═══ Provided records
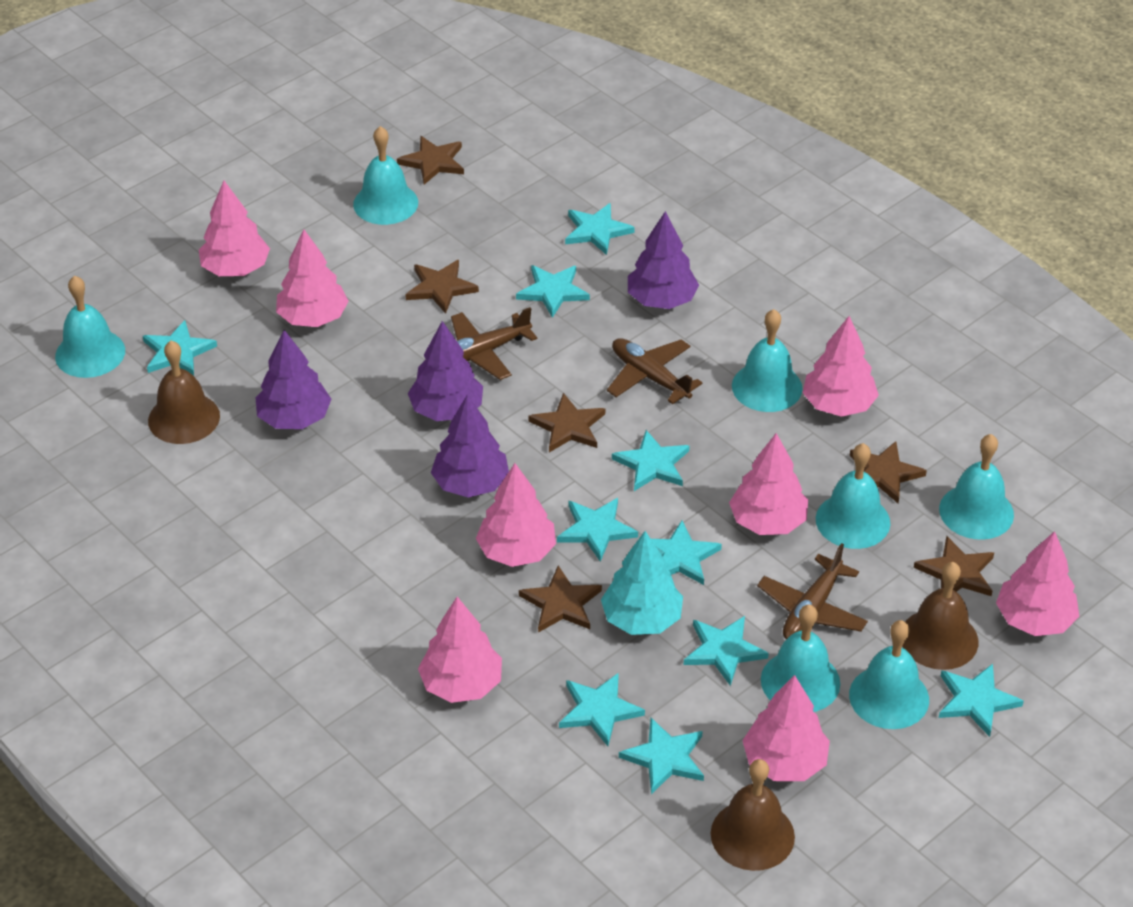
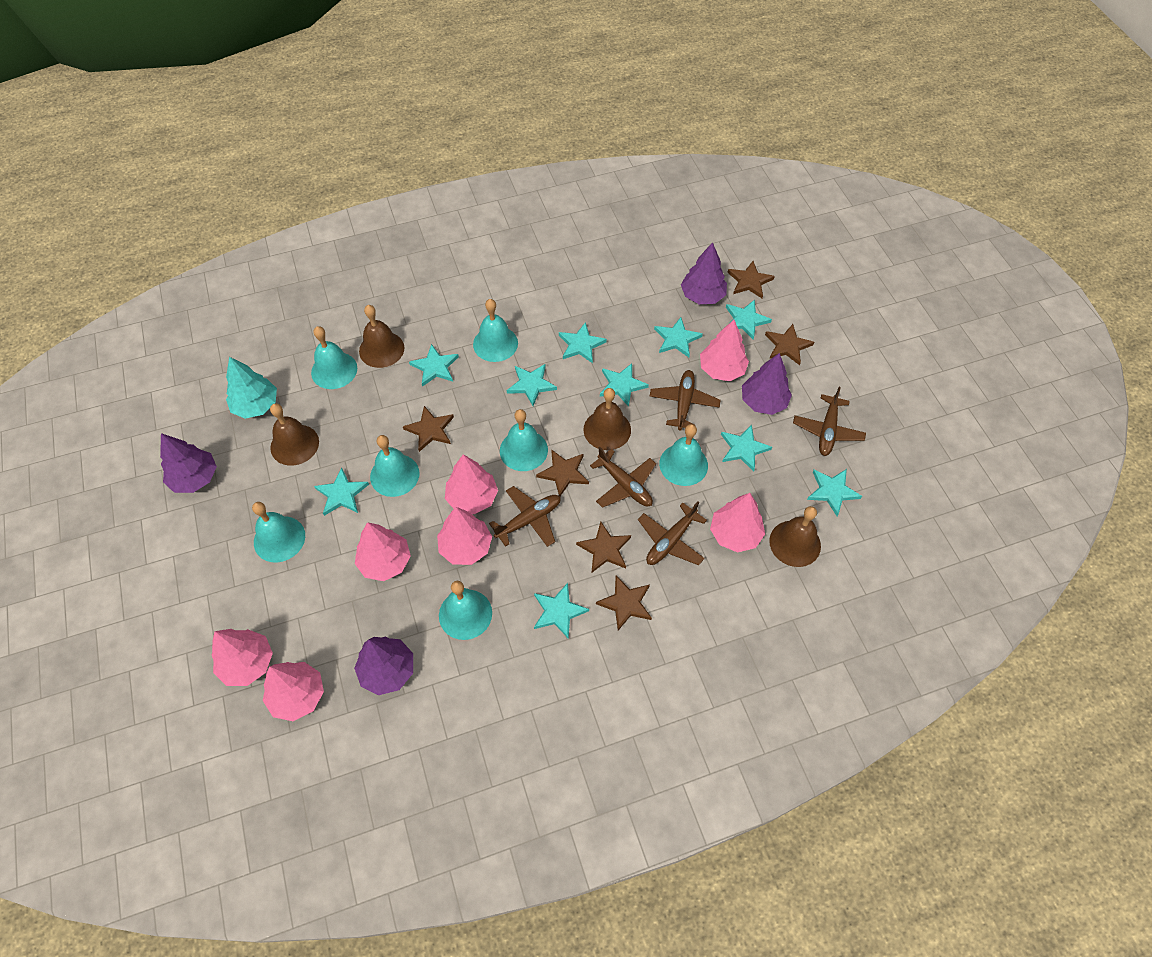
brown bell: 3 -> 4
brown plane: 3 -> 5
pink tree: 8 -> 7

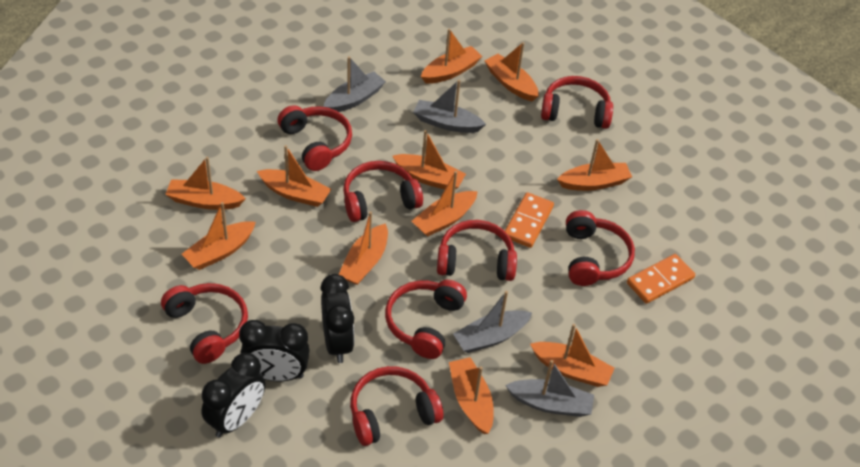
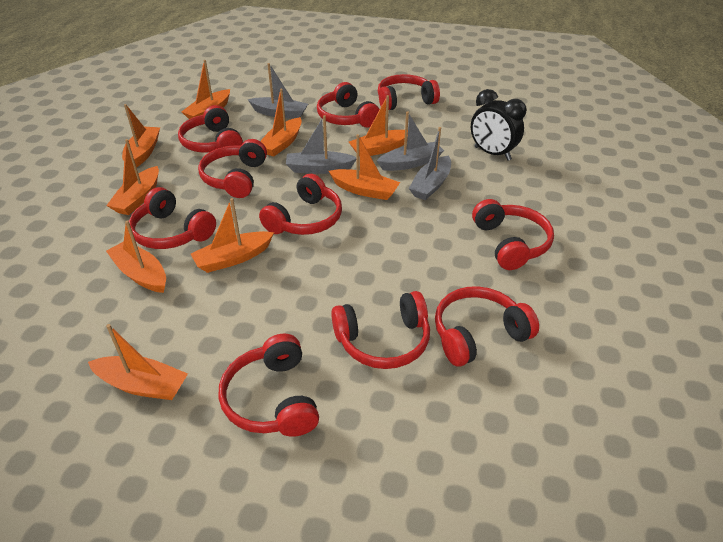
black clock: 3 -> 1
orange boat: 11 -> 9
orange domino: 2 -> 0
red headphones: 8 -> 10

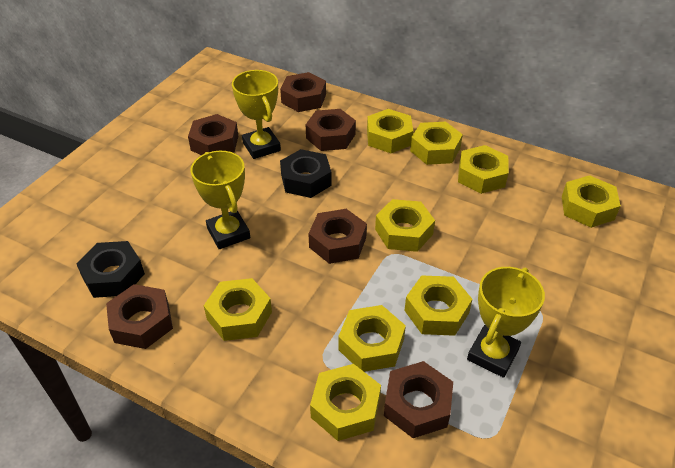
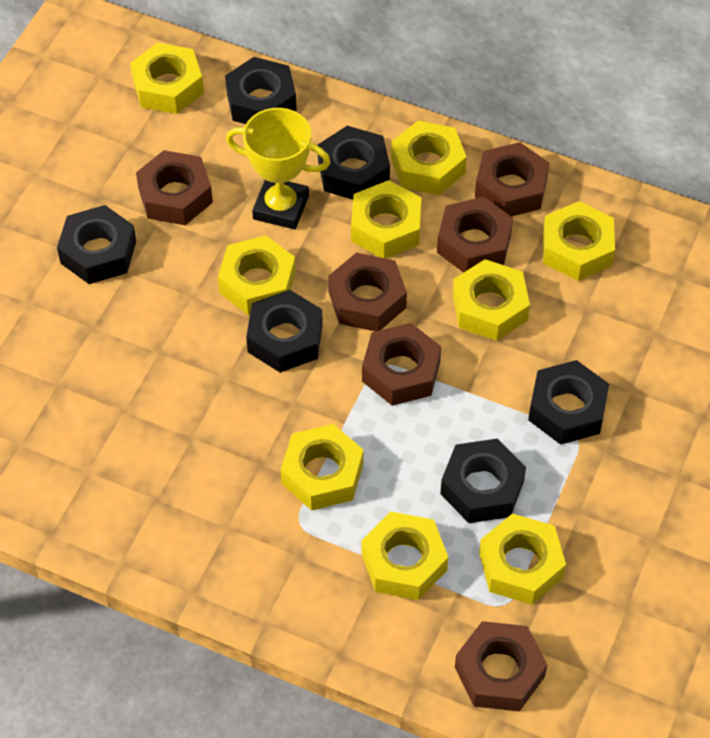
black nut: 2 -> 6
yellow trophy: 3 -> 1

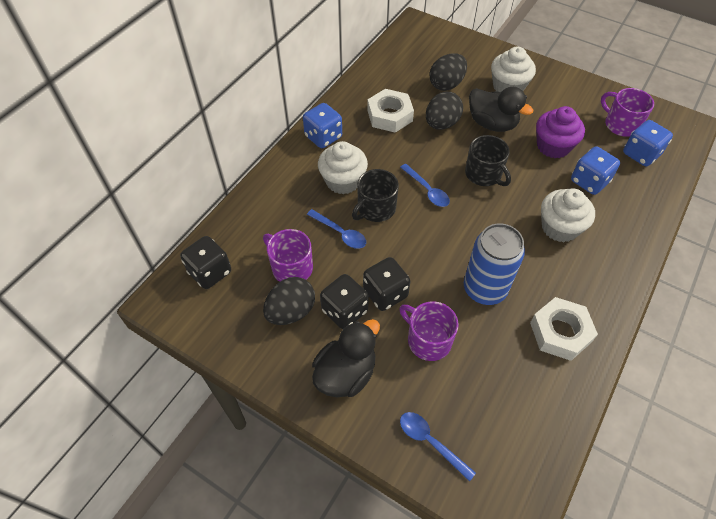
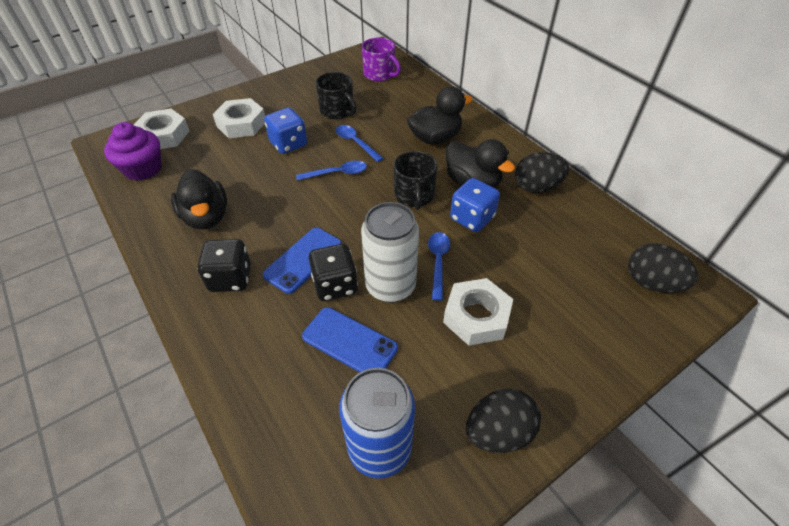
black dice: 3 -> 2
black duck: 2 -> 3
blue dice: 3 -> 2
blue phone: 0 -> 2
purple mug: 3 -> 1
white can: 0 -> 1
white cupcake: 3 -> 0
white nut: 2 -> 3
══════
Action item:
Please copy the line that holds "blue phone: 0 -> 2" and each line under it through the last line above, exactly as they stand, adding nothing.

Answer for this exercise:
blue phone: 0 -> 2
purple mug: 3 -> 1
white can: 0 -> 1
white cupcake: 3 -> 0
white nut: 2 -> 3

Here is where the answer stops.